** Opening Available records block **

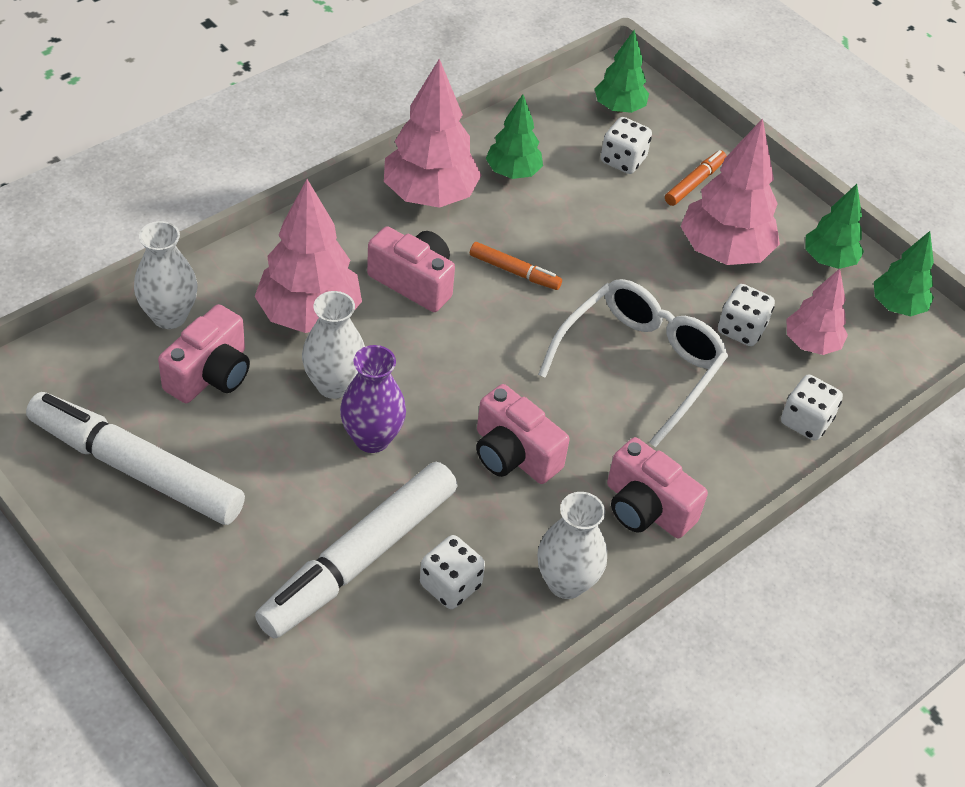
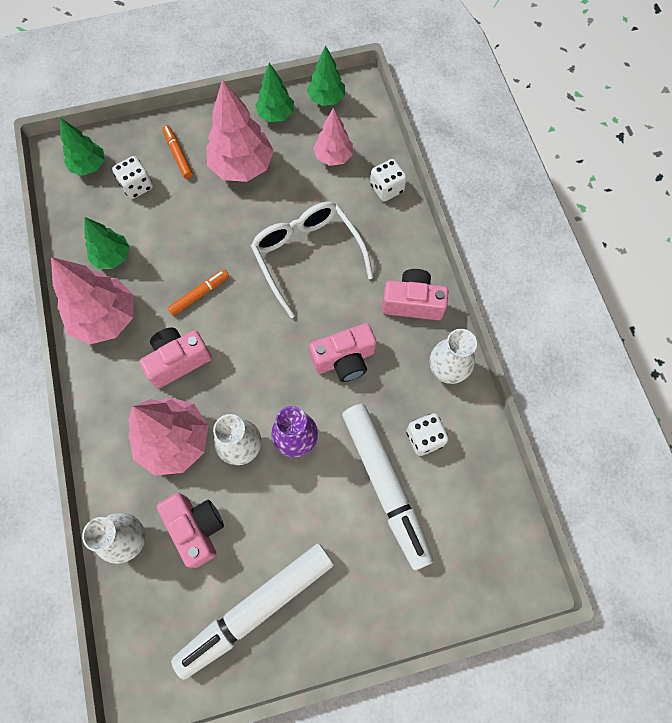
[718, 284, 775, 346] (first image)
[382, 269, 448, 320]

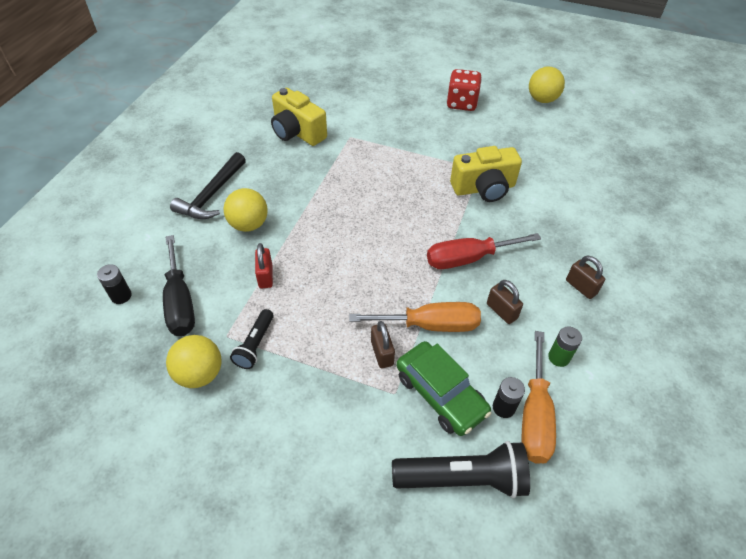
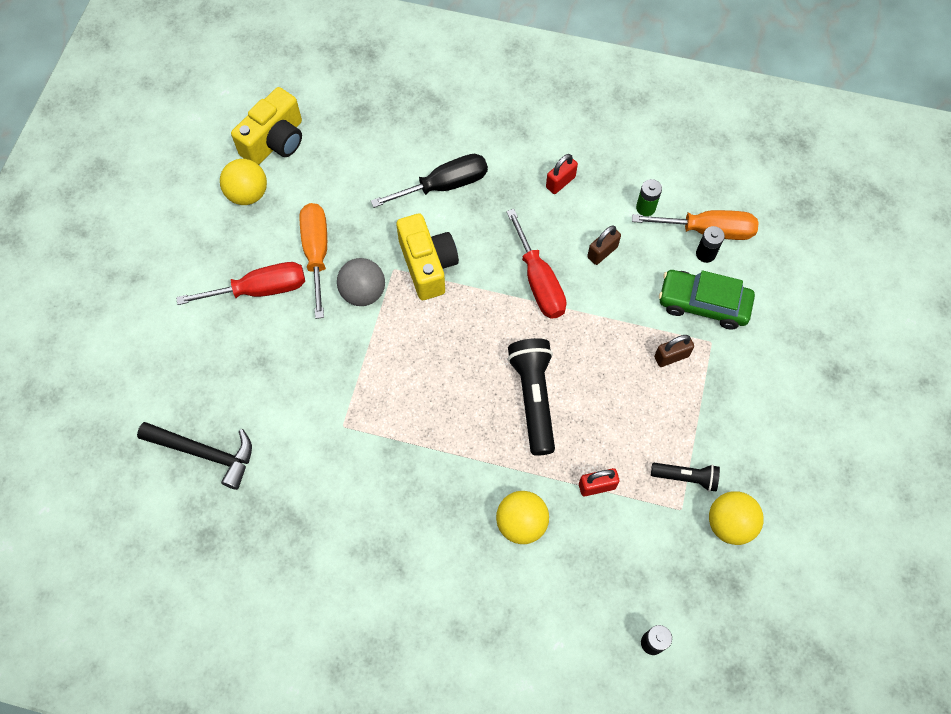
[337, 258, 385, 306]
[371, 154, 488, 208]
[137, 422, 252, 490]
[231, 87, 302, 165]
[300, 203, 327, 319]
[507, 338, 555, 456]
[176, 262, 305, 305]
[546, 154, 578, 194]
[659, 270, 755, 330]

** Closing Available records block **

Set down the entries exactly as they appear, with every picture left out.

[718, 284, 775, 346] (first image)
[382, 269, 448, 320]

[337, 258, 385, 306]
[371, 154, 488, 208]
[137, 422, 252, 490]
[231, 87, 302, 165]
[300, 203, 327, 319]
[507, 338, 555, 456]
[176, 262, 305, 305]
[546, 154, 578, 194]
[659, 270, 755, 330]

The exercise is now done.